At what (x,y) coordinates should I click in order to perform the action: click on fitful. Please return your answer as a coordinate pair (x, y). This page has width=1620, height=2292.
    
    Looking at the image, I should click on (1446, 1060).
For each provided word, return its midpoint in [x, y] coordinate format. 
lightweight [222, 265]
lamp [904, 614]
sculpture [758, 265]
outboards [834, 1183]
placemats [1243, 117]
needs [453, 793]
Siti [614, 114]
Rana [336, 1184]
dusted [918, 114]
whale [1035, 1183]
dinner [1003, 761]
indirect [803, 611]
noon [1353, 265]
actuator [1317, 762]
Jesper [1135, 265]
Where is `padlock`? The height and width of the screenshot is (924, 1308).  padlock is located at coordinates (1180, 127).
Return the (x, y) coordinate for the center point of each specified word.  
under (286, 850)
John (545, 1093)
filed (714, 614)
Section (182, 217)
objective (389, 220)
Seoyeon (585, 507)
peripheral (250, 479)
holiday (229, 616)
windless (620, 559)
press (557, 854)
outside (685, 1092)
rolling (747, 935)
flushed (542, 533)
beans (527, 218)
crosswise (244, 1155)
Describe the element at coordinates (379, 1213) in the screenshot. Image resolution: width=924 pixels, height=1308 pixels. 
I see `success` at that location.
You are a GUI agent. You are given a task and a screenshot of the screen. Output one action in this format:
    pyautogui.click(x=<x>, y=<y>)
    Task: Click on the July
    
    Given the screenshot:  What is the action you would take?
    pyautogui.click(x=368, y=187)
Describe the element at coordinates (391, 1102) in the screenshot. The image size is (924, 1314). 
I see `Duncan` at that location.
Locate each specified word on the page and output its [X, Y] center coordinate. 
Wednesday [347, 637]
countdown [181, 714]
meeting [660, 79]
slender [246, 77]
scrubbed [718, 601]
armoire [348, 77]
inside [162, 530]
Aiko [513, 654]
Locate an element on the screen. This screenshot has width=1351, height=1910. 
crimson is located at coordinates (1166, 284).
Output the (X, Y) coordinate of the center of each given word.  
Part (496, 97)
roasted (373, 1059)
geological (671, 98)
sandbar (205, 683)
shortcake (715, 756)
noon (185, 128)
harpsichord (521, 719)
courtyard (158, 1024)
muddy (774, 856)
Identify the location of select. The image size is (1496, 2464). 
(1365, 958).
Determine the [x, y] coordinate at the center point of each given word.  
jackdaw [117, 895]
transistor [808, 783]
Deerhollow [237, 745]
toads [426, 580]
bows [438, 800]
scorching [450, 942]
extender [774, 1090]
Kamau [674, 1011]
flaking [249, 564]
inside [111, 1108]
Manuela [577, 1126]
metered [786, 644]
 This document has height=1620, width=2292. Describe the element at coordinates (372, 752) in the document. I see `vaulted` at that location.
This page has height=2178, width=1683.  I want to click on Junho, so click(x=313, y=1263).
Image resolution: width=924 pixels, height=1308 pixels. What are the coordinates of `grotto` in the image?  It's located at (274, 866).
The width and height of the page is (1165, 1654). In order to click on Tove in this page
——
### Short problem
Rewrite the records above as a numbered list, from the line with "coordinates (1180, 127)." to the line with "muddy (774, 856)", both lines included and blank lines dropped.

### Correct answer
1. Where is `padlock`? The height and width of the screenshot is (924, 1308).  padlock is located at coordinates (1180, 127).
2. Return the (x, y) coordinate for the center point of each specified word.  
3. under (286, 850)
4. John (545, 1093)
5. filed (714, 614)
6. Section (182, 217)
7. objective (389, 220)
8. Seoyeon (585, 507)
9. peripheral (250, 479)
10. holiday (229, 616)
11. windless (620, 559)
12. press (557, 854)
13. outside (685, 1092)
14. rolling (747, 935)
15. flushed (542, 533)
16. beans (527, 218)
17. crosswise (244, 1155)
18. Describe the element at coordinates (379, 1213) in the screenshot. Image resolution: width=924 pixels, height=1308 pixels. 
19. I see `success` at that location.
20. You are a GUI agent. You are given a task and a screenshot of the screen. Output one action in this format:
21.     pyautogui.click(x=<x>, y=<y>)
22.     Task: Click on the July
23.     Given the screenshot:  What is the action you would take?
24.     pyautogui.click(x=368, y=187)
25. Describe the element at coordinates (391, 1102) in the screenshot. The image size is (924, 1314). 
26. I see `Duncan` at that location.
27. Locate each specified word on the page and output its [X, Y] center coordinate. 
28. Wednesday [347, 637]
29. countdown [181, 714]
30. meeting [660, 79]
31. slender [246, 77]
32. scrubbed [718, 601]
33. armoire [348, 77]
34. inside [162, 530]
35. Aiko [513, 654]
36. Locate an element on the screen. This screenshot has width=1351, height=1910. 
37. crimson is located at coordinates (1166, 284).
38. Output the (X, Y) coordinate of the center of each given word.  
39. Part (496, 97)
40. roasted (373, 1059)
41. geological (671, 98)
42. sandbar (205, 683)
43. shortcake (715, 756)
44. noon (185, 128)
45. harpsichord (521, 719)
46. courtyard (158, 1024)
47. muddy (774, 856)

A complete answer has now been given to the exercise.